- **Task brief**:
Provide a verbatim copy of all the records below, leaving the images out.

- **Source data**:
==============================
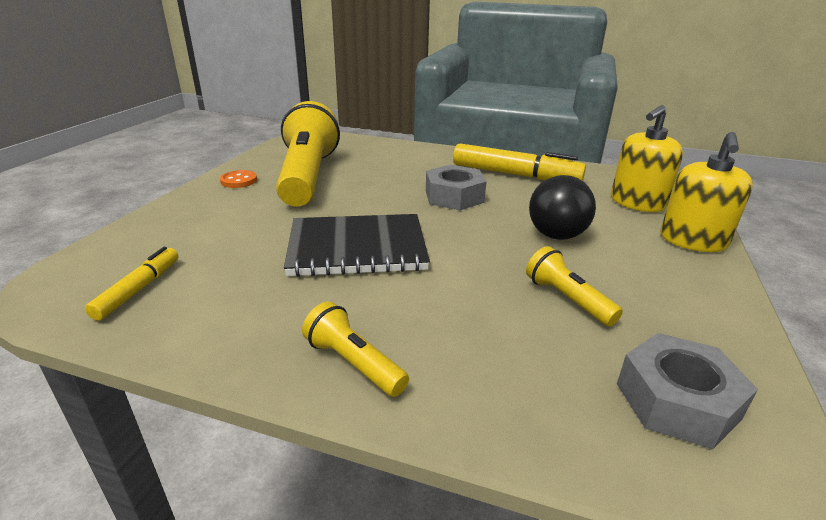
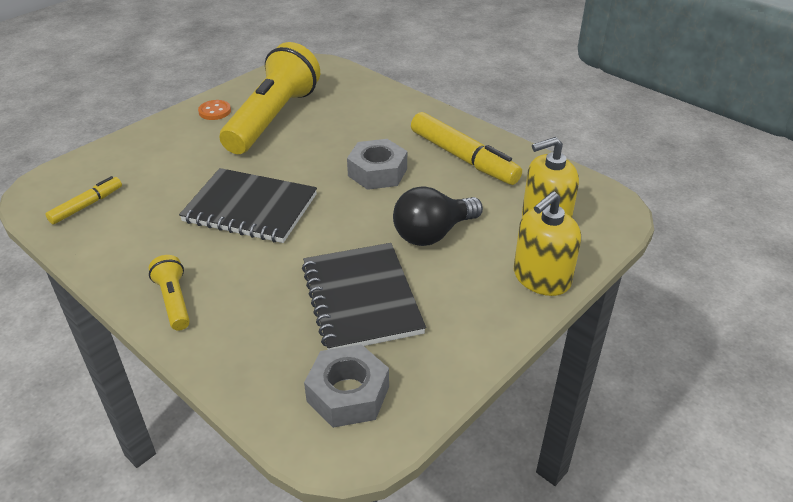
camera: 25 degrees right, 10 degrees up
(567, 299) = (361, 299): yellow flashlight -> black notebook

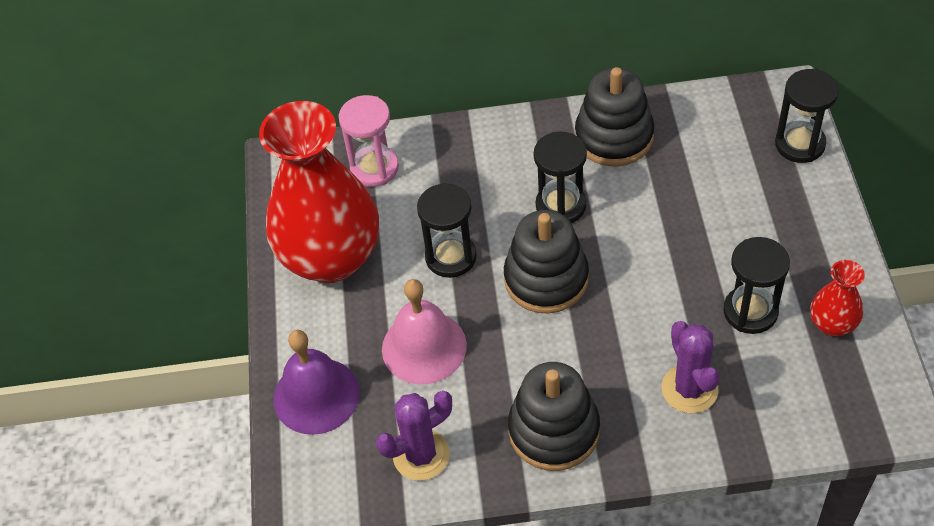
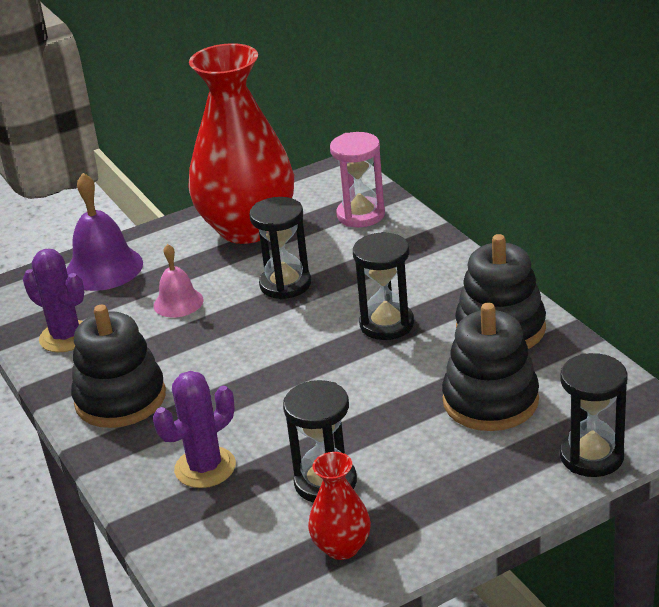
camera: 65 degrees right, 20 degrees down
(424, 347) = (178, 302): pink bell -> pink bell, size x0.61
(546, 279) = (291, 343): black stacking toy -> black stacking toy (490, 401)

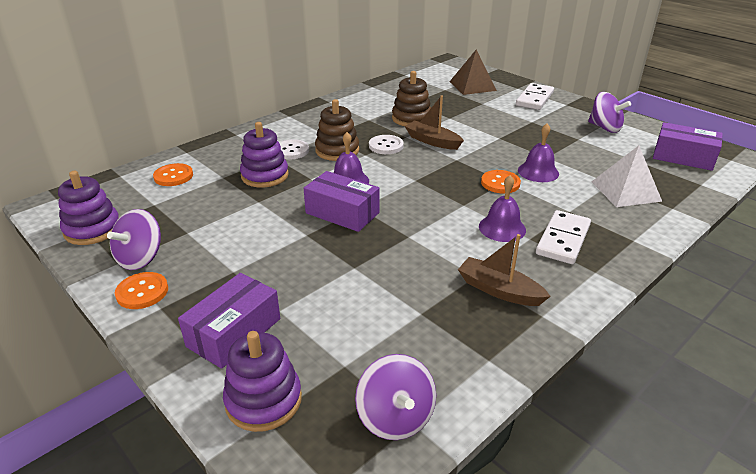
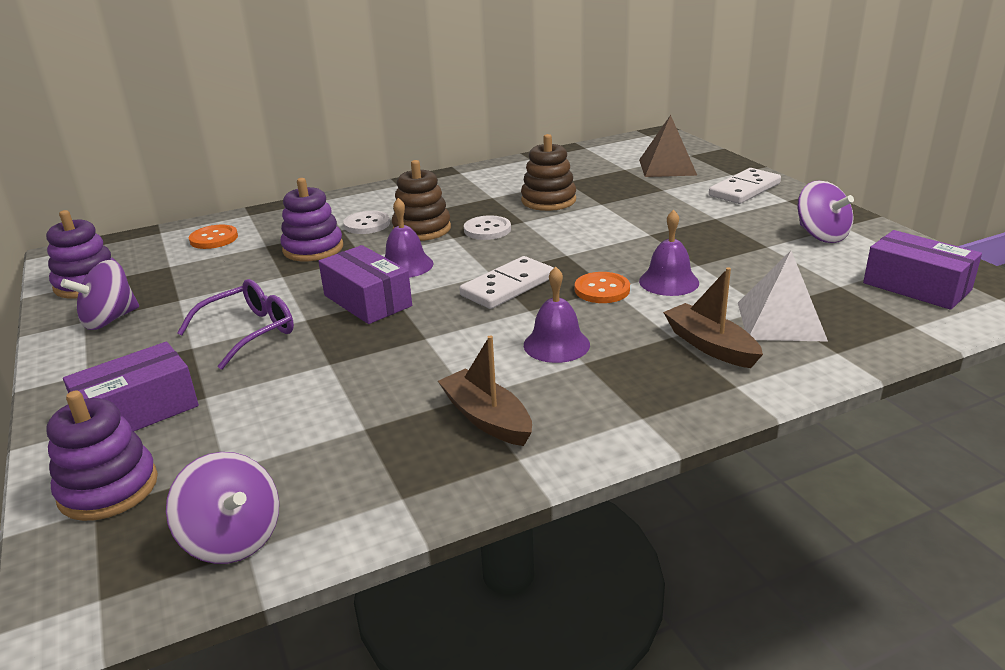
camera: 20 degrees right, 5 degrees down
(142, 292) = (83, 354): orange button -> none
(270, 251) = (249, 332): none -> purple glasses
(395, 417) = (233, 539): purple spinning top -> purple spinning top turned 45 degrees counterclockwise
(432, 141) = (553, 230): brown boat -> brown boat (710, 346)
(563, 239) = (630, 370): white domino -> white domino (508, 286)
==============================
- **Response**:
camera: 25 degrees right, 10 degrees up
(567, 299) = (361, 299): yellow flashlight -> black notebook

camera: 65 degrees right, 20 degrees down
(424, 347) = (178, 302): pink bell -> pink bell, size x0.61
(546, 279) = (291, 343): black stacking toy -> black stacking toy (490, 401)

camera: 20 degrees right, 5 degrees down
(142, 292) = (83, 354): orange button -> none
(270, 251) = (249, 332): none -> purple glasses
(395, 417) = (233, 539): purple spinning top -> purple spinning top turned 45 degrees counterclockwise
(432, 141) = (553, 230): brown boat -> brown boat (710, 346)
(563, 239) = (630, 370): white domino -> white domino (508, 286)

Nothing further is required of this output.